■ Aim of the task ■
Please rewrite the part of the records that opens with the line containing "kaleidoscopes [494, 594]" and closes at the end of the records, repeating each word unchanged. Scale every coordinate in the answers by 2.1, rounding to whole numbers with halves going up.

# start of Supplied material

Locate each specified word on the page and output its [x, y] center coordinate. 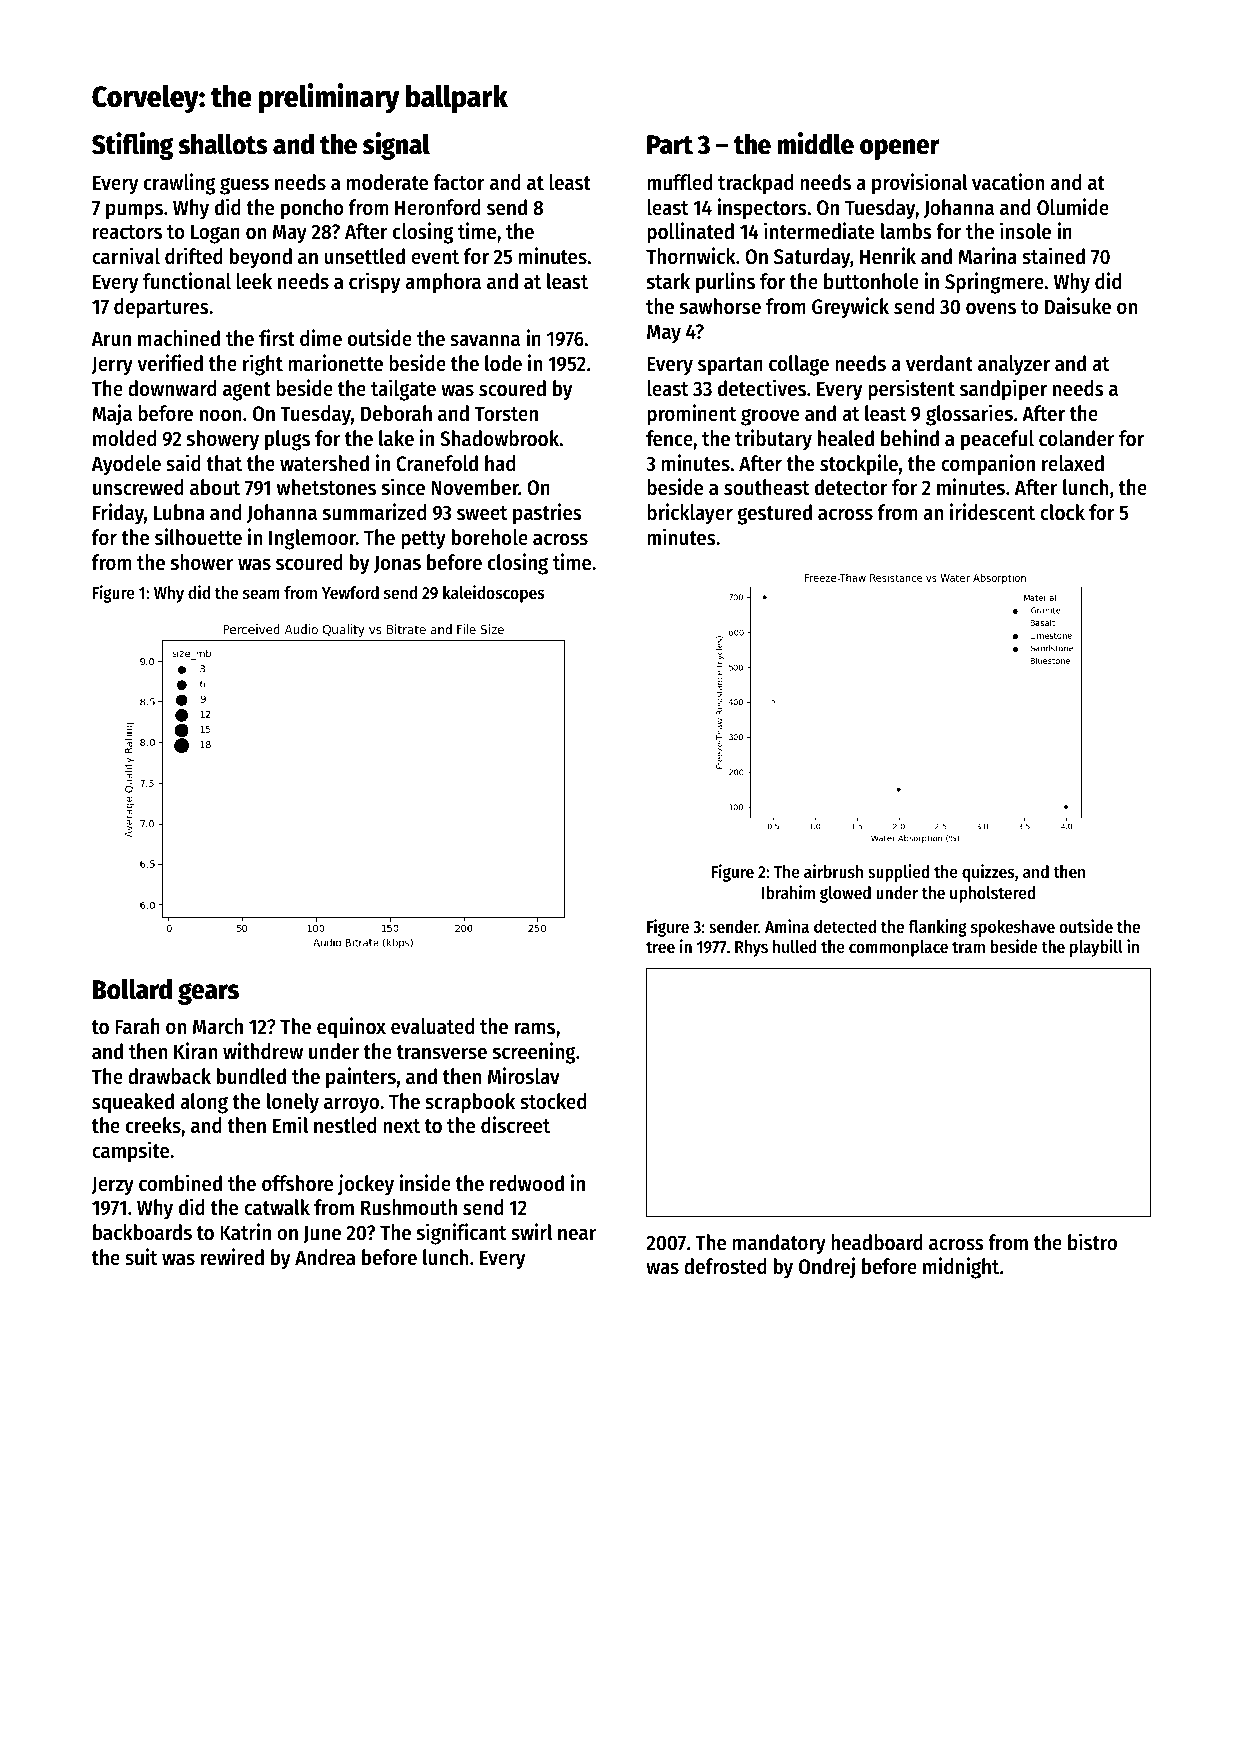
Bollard [132, 989]
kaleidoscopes [494, 594]
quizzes [988, 873]
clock [1062, 512]
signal [396, 146]
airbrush [833, 871]
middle [815, 143]
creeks [153, 1125]
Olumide [1073, 207]
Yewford [350, 592]
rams [535, 1028]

# end of Supplied material

■ Response below ■
kaleidoscopes [1037, 1247]
quizzes [2075, 1833]
clock [2230, 1075]
signal [832, 307]
airbrush [1749, 1829]
middle [1712, 300]
creeks [321, 2363]
Olumide [2253, 435]
Yewford [735, 1243]
rams [1124, 2159]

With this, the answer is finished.